### [WHAT IS REQUIRED]
Using the listing below, give the number of lines where "image" appears, and nothing else.

### [SUPPLIED ENTRIES]
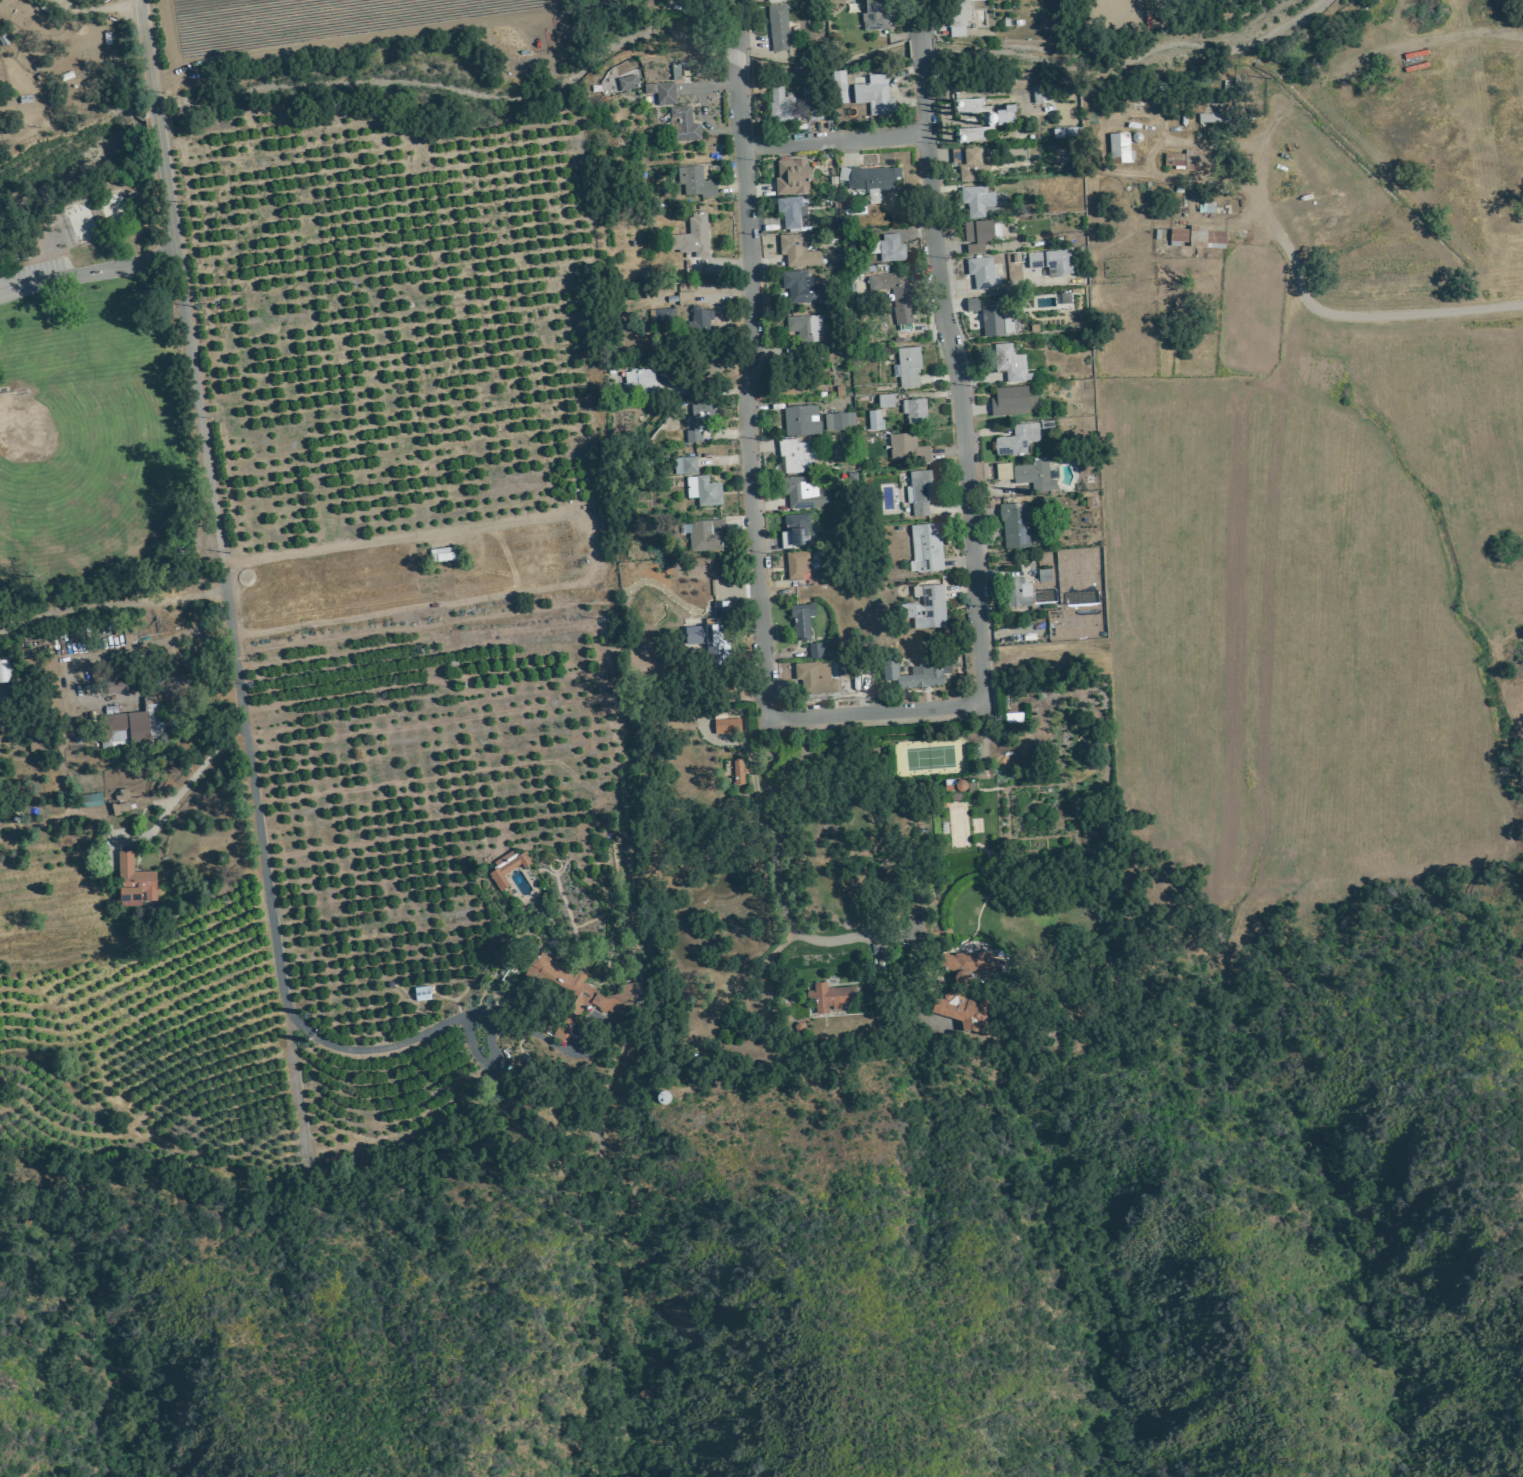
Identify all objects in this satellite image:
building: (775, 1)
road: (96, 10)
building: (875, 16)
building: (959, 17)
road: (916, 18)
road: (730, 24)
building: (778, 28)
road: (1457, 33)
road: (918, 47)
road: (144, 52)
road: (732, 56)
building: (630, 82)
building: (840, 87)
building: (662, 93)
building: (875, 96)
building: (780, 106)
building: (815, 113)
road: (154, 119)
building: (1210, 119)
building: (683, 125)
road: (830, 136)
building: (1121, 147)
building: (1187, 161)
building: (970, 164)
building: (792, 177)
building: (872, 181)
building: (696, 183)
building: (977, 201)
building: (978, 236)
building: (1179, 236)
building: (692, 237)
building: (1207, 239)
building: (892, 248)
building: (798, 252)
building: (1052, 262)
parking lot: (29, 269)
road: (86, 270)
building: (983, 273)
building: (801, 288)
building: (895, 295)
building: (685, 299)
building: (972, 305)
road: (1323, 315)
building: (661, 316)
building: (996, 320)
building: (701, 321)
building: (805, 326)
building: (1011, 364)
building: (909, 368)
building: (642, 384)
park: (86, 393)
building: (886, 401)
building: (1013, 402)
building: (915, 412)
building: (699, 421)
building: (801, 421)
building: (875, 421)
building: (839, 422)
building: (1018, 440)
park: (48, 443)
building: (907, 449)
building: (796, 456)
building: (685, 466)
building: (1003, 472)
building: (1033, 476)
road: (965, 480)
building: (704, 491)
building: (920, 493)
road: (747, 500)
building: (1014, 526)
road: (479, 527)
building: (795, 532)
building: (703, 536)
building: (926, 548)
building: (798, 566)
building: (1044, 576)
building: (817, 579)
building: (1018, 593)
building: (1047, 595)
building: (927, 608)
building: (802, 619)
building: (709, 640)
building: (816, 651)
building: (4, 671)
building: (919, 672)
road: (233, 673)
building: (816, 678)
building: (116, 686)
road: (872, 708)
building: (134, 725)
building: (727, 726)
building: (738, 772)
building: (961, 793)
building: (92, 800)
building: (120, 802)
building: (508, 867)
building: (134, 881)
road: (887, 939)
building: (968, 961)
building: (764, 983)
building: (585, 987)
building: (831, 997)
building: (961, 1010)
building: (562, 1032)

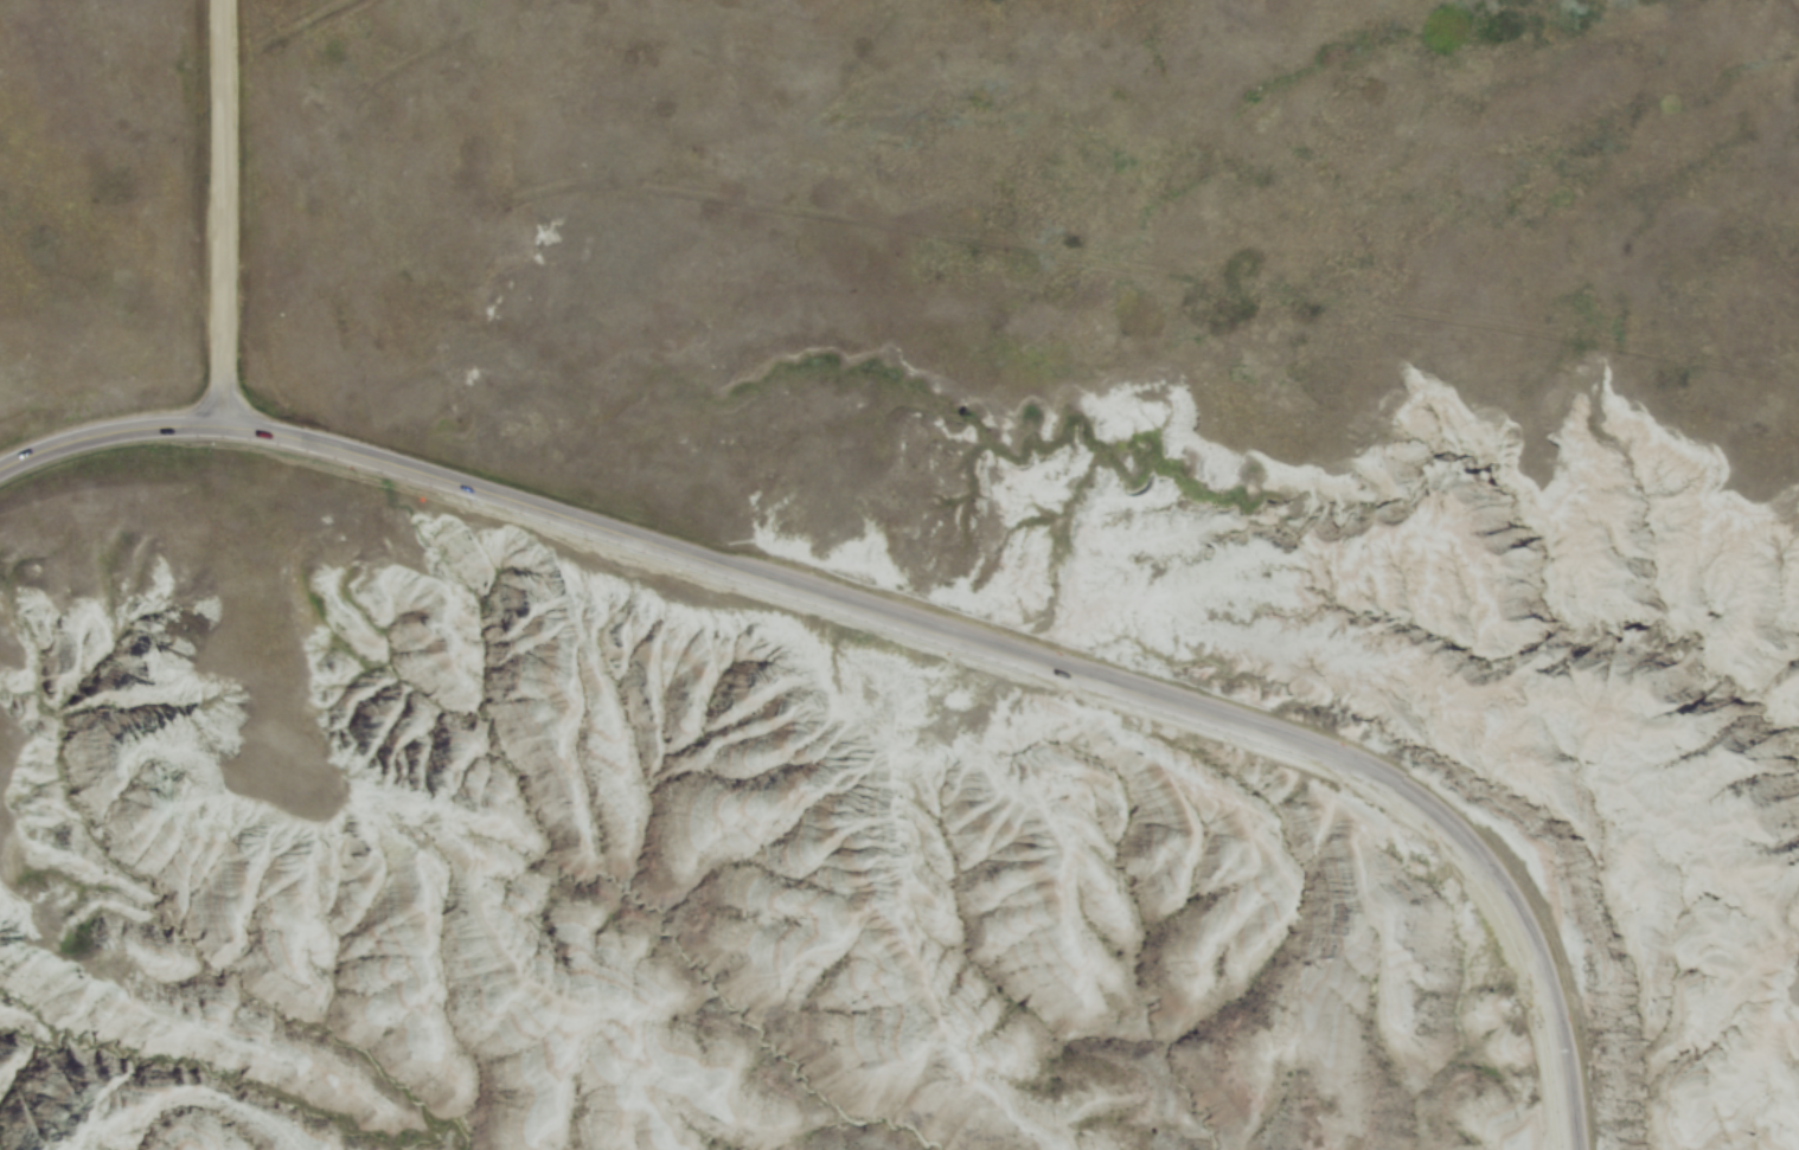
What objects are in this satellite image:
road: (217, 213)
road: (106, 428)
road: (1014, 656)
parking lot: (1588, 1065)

### [RESULT OF THE EXERCISE]
2